» The problem
From the records below, copy out each line that has the word "pink".

Stored items from a collection
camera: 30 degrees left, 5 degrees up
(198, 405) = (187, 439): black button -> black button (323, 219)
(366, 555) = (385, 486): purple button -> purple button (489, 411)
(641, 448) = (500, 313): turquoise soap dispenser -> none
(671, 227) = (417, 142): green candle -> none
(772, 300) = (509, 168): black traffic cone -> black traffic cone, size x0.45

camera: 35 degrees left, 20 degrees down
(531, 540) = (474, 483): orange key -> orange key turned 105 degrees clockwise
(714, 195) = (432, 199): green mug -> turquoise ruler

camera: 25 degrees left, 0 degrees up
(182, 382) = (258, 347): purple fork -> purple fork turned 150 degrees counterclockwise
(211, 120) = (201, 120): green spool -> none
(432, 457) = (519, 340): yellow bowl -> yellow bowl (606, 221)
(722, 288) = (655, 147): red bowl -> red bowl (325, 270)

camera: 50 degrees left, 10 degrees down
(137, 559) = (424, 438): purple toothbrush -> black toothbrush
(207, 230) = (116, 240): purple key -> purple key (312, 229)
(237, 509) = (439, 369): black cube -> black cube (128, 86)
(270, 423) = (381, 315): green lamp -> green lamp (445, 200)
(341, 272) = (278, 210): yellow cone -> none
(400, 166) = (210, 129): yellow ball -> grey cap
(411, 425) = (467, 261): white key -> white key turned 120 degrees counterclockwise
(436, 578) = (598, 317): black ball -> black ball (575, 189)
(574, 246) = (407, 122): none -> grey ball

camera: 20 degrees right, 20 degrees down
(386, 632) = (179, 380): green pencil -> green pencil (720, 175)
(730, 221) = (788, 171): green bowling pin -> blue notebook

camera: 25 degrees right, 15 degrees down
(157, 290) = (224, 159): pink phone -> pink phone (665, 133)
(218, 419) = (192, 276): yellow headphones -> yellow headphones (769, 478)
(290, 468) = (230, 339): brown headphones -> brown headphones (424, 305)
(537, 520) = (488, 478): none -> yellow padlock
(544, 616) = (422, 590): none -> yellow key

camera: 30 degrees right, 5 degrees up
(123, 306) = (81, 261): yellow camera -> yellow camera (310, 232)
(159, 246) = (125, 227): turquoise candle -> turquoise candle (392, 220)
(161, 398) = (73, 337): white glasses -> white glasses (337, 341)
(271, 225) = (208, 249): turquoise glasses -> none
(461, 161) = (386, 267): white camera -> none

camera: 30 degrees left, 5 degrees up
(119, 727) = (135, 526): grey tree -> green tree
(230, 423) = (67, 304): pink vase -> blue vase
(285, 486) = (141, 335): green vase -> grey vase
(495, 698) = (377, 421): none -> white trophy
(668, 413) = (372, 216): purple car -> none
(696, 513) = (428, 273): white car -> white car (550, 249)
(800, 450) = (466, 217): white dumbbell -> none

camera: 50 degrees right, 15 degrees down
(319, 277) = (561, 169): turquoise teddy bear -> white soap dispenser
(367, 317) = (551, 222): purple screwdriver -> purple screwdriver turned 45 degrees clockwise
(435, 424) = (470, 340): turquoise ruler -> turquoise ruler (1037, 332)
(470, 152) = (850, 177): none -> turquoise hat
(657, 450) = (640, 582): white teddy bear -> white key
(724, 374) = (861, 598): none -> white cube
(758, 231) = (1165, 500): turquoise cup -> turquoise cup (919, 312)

» Output
(157, 290) = (224, 159): pink phone -> pink phone (665, 133)
(230, 423) = (67, 304): pink vase -> blue vase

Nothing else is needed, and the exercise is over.